WHAT THE TASK REQUIRES: Pick out every line of the material that contains the string "autoBeamOff", and copy each one. Case matters.

SUPPLIED INFORMATION:
-.-.-
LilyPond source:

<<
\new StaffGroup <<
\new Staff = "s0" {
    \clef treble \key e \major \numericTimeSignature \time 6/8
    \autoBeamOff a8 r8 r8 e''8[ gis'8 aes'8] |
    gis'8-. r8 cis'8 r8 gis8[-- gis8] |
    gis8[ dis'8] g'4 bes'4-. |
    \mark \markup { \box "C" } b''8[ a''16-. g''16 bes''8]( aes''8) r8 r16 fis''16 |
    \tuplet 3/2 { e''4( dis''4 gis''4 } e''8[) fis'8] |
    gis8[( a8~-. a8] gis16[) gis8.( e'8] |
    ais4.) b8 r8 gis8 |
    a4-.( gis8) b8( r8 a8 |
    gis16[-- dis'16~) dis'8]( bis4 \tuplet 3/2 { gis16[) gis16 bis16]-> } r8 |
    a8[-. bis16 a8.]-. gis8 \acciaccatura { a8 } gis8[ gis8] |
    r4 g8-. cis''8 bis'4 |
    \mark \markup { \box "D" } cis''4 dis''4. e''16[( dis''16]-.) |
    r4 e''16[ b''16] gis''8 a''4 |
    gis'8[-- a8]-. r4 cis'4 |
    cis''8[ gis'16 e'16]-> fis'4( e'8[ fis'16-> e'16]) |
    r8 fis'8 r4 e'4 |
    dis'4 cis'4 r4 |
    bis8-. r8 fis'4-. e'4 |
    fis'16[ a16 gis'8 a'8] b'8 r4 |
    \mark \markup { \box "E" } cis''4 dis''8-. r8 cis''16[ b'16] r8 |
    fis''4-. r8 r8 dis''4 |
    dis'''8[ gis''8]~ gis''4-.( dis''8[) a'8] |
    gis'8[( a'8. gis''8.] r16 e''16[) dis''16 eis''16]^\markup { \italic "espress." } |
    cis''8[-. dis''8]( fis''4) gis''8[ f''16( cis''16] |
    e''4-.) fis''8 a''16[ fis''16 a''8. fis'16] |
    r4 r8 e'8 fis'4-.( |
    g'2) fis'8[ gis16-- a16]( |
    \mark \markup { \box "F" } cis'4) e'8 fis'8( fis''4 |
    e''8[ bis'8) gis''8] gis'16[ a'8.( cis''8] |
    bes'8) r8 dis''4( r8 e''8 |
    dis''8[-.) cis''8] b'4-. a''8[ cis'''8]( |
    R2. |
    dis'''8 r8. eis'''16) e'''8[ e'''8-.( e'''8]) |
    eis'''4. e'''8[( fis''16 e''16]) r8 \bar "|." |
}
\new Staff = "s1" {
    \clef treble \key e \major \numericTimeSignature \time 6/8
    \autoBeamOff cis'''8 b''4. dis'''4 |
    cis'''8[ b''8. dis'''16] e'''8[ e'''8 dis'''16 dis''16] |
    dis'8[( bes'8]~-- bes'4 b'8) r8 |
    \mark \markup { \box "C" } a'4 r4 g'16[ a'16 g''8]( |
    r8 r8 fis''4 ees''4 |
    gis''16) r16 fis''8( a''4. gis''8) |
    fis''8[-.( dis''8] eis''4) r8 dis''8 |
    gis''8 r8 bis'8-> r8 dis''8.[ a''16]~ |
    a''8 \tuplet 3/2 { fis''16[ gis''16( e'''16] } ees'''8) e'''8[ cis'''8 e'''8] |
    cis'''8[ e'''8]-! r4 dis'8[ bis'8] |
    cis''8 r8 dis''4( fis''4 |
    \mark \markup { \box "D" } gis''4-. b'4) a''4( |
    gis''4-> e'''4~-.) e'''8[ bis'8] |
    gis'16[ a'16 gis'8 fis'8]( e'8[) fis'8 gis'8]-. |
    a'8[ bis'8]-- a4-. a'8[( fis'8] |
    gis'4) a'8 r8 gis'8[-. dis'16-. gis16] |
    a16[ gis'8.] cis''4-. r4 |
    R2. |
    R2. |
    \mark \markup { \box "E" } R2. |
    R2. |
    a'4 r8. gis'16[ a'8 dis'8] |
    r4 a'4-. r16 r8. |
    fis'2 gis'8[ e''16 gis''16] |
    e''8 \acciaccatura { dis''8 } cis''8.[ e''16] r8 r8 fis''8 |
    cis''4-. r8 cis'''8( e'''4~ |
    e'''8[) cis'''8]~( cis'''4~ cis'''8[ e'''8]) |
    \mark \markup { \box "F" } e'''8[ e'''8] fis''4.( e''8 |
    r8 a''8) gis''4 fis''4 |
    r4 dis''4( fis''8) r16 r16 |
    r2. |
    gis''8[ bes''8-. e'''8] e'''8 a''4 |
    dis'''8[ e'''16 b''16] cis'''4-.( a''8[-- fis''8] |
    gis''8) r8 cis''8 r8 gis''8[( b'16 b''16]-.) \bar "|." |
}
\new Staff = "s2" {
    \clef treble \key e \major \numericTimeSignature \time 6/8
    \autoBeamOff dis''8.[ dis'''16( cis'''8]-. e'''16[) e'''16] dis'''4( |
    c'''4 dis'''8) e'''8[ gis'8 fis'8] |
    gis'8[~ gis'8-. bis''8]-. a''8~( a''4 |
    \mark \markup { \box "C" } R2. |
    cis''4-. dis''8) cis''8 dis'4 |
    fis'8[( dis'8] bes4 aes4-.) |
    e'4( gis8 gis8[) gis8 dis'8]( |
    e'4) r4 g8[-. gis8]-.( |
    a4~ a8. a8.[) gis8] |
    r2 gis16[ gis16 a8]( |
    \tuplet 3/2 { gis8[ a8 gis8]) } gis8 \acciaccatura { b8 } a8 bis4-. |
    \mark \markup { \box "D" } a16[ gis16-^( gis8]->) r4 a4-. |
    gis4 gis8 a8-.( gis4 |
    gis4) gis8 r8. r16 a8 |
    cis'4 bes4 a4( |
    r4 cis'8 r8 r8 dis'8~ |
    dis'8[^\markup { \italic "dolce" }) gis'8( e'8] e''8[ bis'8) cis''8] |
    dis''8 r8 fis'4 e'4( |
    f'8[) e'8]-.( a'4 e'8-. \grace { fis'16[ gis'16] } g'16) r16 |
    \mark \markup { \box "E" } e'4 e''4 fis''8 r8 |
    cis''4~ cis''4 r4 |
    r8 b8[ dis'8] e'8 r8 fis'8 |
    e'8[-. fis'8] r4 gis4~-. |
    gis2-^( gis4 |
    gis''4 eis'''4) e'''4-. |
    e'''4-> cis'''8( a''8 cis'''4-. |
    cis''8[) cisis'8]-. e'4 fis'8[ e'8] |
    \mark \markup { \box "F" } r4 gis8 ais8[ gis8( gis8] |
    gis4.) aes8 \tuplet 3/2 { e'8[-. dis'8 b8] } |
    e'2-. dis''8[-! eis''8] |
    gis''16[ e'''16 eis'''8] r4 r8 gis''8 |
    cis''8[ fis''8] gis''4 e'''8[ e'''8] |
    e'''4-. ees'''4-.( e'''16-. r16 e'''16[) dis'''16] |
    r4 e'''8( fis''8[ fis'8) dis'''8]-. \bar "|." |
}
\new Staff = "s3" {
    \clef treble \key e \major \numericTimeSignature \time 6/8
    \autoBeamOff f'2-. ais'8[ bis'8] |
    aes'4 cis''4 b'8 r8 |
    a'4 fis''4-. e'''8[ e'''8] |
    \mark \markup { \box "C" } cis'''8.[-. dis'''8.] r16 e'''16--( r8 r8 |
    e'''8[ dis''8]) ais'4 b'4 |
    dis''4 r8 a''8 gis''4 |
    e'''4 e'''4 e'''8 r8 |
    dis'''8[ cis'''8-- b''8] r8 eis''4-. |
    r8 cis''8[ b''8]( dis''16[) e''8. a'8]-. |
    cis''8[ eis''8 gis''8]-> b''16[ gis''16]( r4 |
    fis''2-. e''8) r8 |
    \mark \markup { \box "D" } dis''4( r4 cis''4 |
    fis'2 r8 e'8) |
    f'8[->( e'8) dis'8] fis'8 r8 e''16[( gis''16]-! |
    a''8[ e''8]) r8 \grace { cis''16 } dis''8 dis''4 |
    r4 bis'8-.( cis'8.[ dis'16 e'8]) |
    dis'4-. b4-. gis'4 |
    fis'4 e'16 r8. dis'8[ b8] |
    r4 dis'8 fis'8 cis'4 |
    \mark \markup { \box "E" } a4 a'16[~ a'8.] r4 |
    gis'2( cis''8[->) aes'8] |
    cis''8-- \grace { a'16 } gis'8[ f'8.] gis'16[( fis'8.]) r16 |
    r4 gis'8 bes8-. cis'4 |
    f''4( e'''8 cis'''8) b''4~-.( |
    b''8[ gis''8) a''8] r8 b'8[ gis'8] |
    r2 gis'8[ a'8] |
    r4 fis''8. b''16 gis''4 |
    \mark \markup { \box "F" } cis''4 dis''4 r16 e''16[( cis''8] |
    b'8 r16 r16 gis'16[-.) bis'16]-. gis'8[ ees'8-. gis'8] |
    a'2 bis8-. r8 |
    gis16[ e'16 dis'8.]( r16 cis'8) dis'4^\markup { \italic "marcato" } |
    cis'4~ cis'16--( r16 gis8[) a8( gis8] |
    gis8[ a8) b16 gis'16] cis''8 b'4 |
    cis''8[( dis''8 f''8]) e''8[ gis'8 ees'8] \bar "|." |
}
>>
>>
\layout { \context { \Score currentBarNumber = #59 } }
-.-.-
ANSWER TO THE TASK:
    \autoBeamOff a8 r8 r8 e''8[ gis'8 aes'8] |
    \autoBeamOff cis'''8 b''4. dis'''4 |
    \autoBeamOff dis''8.[ dis'''16( cis'''8]-. e'''16[) e'''16] dis'''4( |
    \autoBeamOff f'2-. ais'8[ bis'8] |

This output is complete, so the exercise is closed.